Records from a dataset
■ ■ ■ ■ ■

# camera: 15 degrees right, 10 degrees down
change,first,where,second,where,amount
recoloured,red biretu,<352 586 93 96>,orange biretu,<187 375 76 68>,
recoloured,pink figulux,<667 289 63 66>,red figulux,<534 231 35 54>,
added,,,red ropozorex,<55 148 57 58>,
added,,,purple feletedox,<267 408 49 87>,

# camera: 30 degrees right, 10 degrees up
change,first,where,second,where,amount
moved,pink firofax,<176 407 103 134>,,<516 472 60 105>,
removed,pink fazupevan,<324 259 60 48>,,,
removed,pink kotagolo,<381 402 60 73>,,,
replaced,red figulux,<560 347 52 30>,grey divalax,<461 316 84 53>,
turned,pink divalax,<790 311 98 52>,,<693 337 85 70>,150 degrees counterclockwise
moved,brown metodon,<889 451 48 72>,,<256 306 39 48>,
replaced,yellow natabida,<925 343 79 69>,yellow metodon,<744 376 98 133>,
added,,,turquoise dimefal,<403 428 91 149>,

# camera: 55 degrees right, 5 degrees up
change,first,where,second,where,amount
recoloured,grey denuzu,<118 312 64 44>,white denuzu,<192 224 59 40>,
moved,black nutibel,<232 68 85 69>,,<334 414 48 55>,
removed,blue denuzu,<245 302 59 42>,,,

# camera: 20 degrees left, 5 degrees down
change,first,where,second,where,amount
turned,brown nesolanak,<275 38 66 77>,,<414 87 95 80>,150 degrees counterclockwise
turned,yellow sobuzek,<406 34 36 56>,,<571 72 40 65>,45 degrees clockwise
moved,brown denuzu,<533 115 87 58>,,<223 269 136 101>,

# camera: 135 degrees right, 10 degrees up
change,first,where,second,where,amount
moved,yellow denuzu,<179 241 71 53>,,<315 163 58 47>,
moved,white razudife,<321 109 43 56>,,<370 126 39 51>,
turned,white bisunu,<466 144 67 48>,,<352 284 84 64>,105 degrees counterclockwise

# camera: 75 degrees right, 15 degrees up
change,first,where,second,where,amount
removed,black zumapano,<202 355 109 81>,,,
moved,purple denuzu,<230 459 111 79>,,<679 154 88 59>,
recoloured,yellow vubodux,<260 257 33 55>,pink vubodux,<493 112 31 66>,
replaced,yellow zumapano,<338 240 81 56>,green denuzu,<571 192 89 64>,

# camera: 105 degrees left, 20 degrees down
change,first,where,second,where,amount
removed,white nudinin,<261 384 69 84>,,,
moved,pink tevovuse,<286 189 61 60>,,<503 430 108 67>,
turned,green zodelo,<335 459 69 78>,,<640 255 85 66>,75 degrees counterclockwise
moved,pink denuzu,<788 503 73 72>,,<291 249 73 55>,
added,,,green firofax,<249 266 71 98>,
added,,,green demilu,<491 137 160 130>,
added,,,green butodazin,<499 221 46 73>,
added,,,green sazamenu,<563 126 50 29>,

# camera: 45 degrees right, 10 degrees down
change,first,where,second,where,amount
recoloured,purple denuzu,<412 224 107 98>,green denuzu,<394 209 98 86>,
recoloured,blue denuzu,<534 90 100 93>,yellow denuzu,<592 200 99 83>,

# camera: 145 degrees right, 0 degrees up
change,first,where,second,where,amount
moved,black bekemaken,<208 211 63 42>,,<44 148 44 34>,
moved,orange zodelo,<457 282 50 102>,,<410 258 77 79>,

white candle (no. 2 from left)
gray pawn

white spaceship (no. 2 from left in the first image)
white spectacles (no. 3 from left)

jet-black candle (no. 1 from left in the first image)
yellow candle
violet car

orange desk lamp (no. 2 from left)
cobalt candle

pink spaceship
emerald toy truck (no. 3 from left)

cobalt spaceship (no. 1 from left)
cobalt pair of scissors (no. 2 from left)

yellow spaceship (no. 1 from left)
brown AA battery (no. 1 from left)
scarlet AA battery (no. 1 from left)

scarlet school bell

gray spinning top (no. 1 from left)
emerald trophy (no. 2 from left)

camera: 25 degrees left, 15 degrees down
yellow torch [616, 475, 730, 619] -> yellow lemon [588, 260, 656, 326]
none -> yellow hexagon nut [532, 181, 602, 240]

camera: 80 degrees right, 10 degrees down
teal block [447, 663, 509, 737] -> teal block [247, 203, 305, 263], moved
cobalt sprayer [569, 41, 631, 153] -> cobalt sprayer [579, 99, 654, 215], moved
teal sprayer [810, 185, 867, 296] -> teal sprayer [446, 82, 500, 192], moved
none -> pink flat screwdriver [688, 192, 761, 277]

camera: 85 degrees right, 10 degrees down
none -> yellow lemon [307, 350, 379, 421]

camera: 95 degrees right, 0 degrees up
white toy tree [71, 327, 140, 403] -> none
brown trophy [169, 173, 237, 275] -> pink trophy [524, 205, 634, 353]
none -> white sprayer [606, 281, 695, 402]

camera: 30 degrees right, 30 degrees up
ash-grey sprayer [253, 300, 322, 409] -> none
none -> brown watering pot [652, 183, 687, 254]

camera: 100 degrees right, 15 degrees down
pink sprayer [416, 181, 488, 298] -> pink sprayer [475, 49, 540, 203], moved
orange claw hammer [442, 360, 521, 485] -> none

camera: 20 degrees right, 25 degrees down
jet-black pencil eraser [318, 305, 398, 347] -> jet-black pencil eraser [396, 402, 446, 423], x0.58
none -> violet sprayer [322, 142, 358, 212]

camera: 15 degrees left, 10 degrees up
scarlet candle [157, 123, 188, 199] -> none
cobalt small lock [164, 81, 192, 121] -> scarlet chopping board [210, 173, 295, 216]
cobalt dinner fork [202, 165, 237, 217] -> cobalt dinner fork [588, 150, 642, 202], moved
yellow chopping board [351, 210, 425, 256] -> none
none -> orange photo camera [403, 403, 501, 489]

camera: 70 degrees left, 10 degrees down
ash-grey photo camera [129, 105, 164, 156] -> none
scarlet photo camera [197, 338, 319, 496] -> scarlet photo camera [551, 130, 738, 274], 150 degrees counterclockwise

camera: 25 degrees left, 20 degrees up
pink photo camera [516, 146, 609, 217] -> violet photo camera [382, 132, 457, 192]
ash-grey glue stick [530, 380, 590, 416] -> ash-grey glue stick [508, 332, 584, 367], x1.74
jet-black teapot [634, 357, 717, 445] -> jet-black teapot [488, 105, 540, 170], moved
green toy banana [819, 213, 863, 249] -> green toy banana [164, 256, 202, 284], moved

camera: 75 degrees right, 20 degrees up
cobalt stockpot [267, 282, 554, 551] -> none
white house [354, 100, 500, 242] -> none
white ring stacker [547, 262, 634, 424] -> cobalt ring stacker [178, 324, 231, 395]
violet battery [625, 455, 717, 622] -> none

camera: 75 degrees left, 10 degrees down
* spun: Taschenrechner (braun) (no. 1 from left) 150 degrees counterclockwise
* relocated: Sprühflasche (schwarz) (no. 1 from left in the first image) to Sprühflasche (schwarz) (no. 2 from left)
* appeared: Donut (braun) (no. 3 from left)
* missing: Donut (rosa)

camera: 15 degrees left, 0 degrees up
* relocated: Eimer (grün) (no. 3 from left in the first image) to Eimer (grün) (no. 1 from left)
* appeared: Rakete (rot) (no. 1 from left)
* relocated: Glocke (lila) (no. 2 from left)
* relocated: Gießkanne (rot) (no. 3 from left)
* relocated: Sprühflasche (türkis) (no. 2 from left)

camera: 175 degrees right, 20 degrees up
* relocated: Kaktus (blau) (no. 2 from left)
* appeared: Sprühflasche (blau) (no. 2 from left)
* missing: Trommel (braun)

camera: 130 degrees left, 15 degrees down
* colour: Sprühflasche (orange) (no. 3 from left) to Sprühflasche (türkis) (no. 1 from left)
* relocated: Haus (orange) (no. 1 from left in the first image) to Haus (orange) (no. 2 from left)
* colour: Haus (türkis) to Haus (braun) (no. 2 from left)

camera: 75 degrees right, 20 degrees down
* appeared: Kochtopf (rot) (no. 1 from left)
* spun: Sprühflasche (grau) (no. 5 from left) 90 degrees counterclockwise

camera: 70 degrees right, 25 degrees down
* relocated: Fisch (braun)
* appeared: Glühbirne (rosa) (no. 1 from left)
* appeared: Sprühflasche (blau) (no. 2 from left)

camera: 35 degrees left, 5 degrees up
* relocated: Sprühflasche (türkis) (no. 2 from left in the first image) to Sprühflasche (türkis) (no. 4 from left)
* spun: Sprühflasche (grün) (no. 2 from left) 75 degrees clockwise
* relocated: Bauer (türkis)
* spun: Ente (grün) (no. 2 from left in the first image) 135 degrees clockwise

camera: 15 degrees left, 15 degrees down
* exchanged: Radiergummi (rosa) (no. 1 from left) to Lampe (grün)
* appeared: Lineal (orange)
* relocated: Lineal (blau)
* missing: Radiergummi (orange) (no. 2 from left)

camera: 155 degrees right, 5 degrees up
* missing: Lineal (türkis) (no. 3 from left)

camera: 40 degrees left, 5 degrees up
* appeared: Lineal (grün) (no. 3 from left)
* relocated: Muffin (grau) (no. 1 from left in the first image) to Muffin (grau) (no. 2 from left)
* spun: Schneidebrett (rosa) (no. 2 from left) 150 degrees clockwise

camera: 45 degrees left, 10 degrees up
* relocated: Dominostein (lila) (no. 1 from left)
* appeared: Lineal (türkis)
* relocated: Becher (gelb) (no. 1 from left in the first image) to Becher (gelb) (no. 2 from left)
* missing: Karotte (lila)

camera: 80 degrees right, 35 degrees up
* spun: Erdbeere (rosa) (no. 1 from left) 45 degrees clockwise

■ ■ ■ ■ ■

What you are asked to do: Take the entries above and return only the lines from the one with "left) 150 degrees counterclockwise" to the one with "(braun) (no. 3 from left)", both included, unchanged.

Result for this exercise:
* spun: Taschenrechner (braun) (no. 1 from left) 150 degrees counterclockwise
* relocated: Sprühflasche (schwarz) (no. 1 from left in the first image) to Sprühflasche (schwarz) (no. 2 from left)
* appeared: Donut (braun) (no. 3 from left)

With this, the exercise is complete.